*** Opening of DATA FOR THIS EXERCISE ***

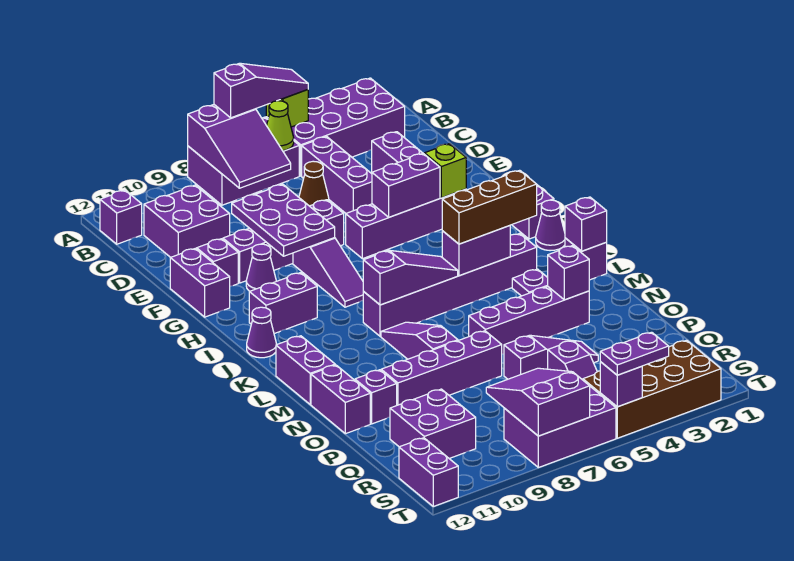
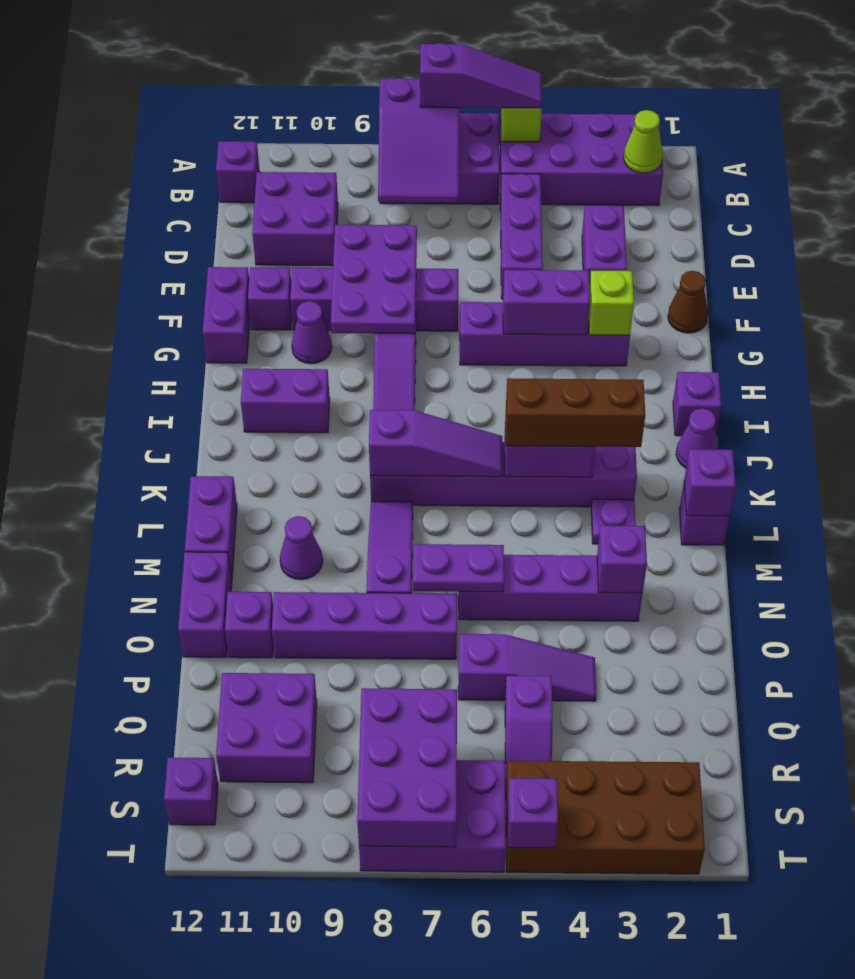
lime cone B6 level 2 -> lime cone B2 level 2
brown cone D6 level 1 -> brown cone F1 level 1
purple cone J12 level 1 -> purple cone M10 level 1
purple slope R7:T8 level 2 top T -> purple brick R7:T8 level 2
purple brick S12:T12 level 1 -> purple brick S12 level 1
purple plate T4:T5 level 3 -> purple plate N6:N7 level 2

*** Close of DATA FOR THIS EXERCISE ***

## TASK PROMPT
Your answer should be an exact copy of the lines from the one with "brown cone D6" through the end of the material, with no other lines.

## RESPONSE TO THIS EXERCISE
brown cone D6 level 1 -> brown cone F1 level 1
purple cone J12 level 1 -> purple cone M10 level 1
purple slope R7:T8 level 2 top T -> purple brick R7:T8 level 2
purple brick S12:T12 level 1 -> purple brick S12 level 1
purple plate T4:T5 level 3 -> purple plate N6:N7 level 2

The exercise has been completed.